Requirement
Which lines of the entries contain the string "none"? Copy each of them.
[Input data]
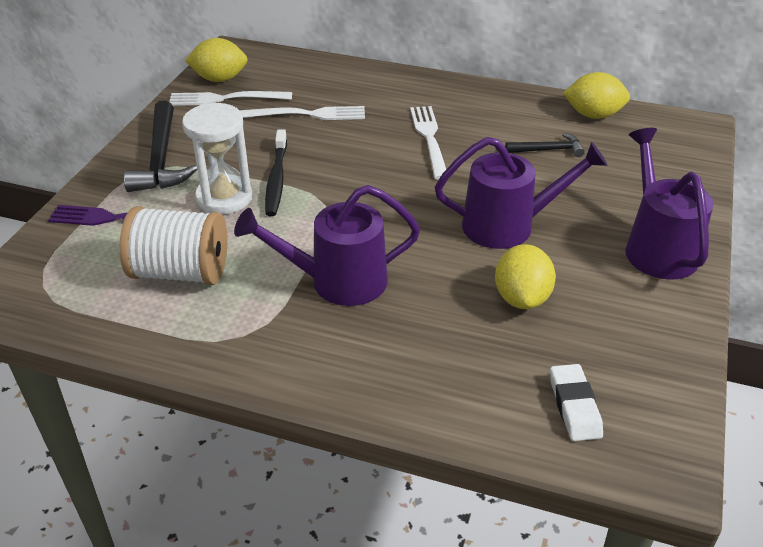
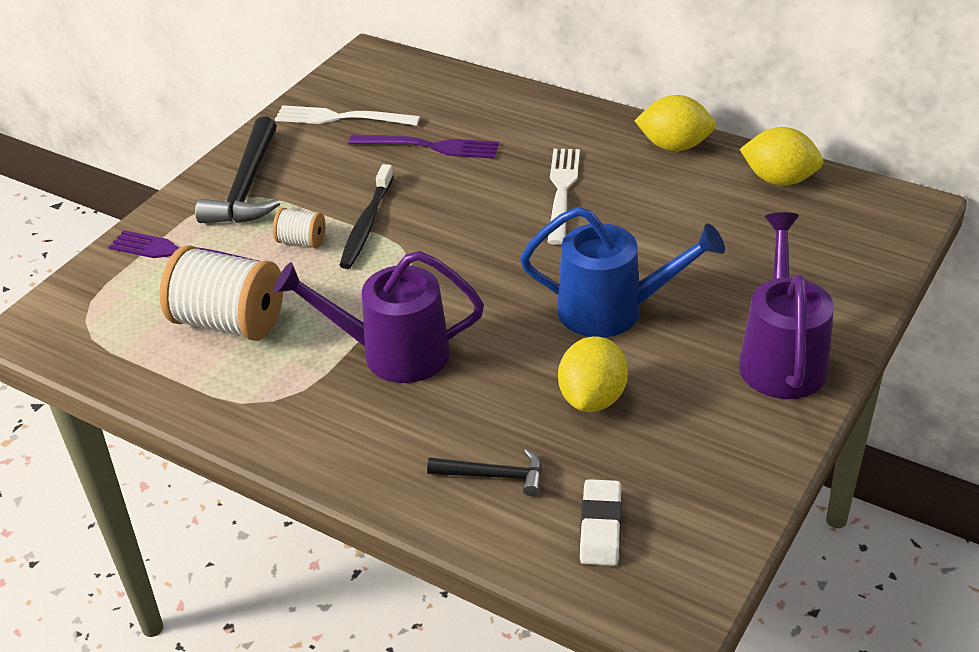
camera: 15 degrees right, 0 degrees up
(219, 79) = (342, 91): yellow lemon -> yellow lemon (674, 146)
(224, 198) = (301, 241): white hourglass -> white spool
(309, 114) = (431, 146): white fork -> purple fork
(509, 225) = (613, 310): purple watering can -> blue watering can
(548, 150) = (701, 220): black hammer -> black hammer (494, 476)

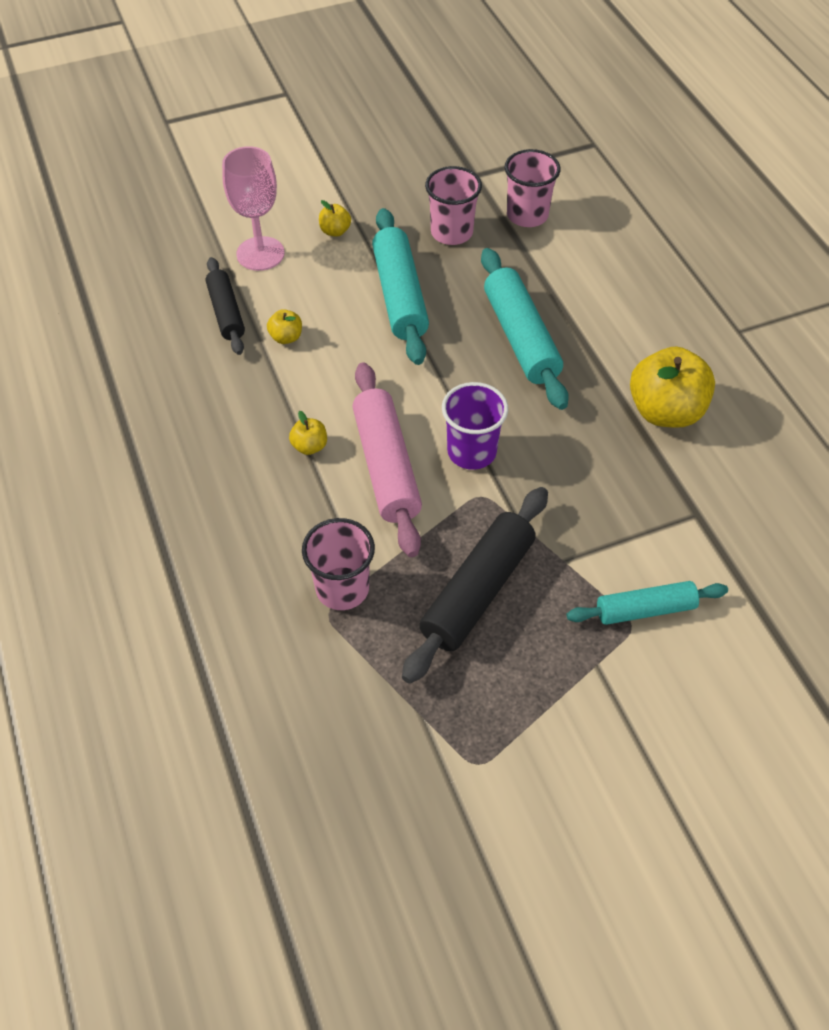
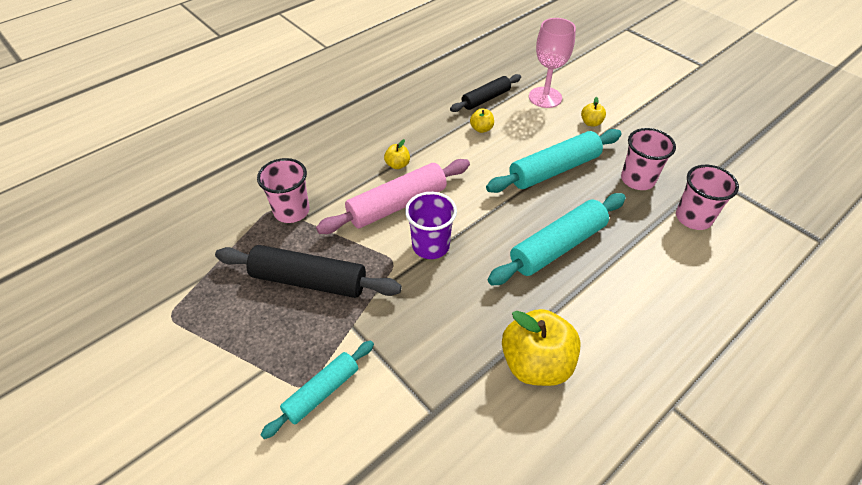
camera: 70 degrees right, 5 degrees down
(645, 609) = (322, 392): turquoise rolling pin -> turquoise rolling pin turned 75 degrees clockwise

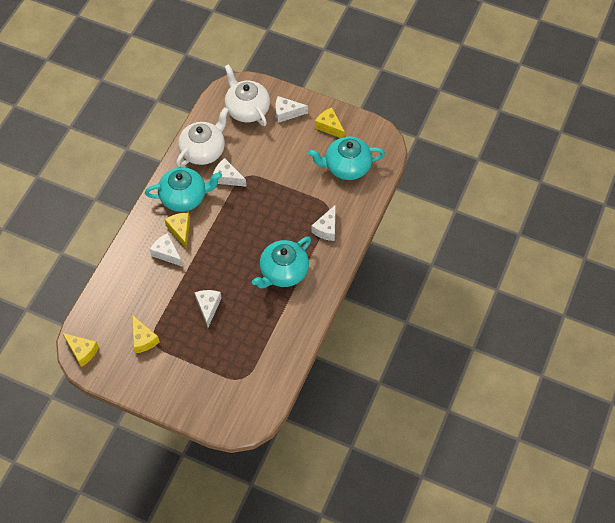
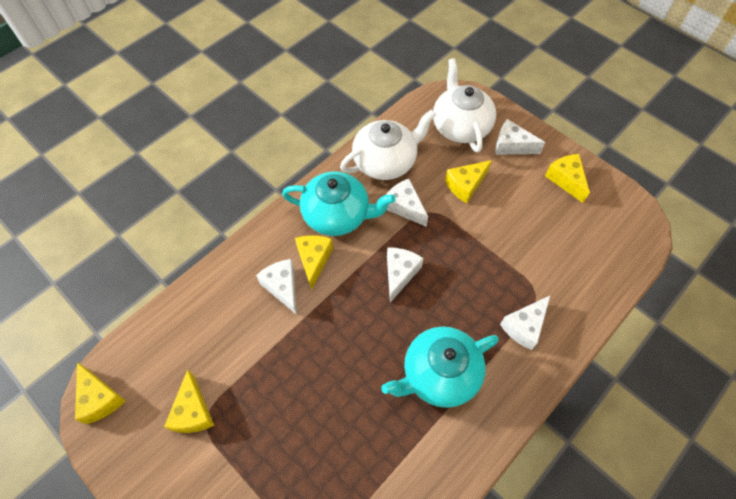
camera: 20 degrees right, 0 degrees up
(208, 307) = (307, 393): white cheese -> white cheese (399, 274)
(263, 150) = (465, 185): none -> yellow cheese
(347, 166) = (577, 242): turquoise teapot -> none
[/Input data]
Response area
(263, 150) = (465, 185): none -> yellow cheese
(347, 166) = (577, 242): turquoise teapot -> none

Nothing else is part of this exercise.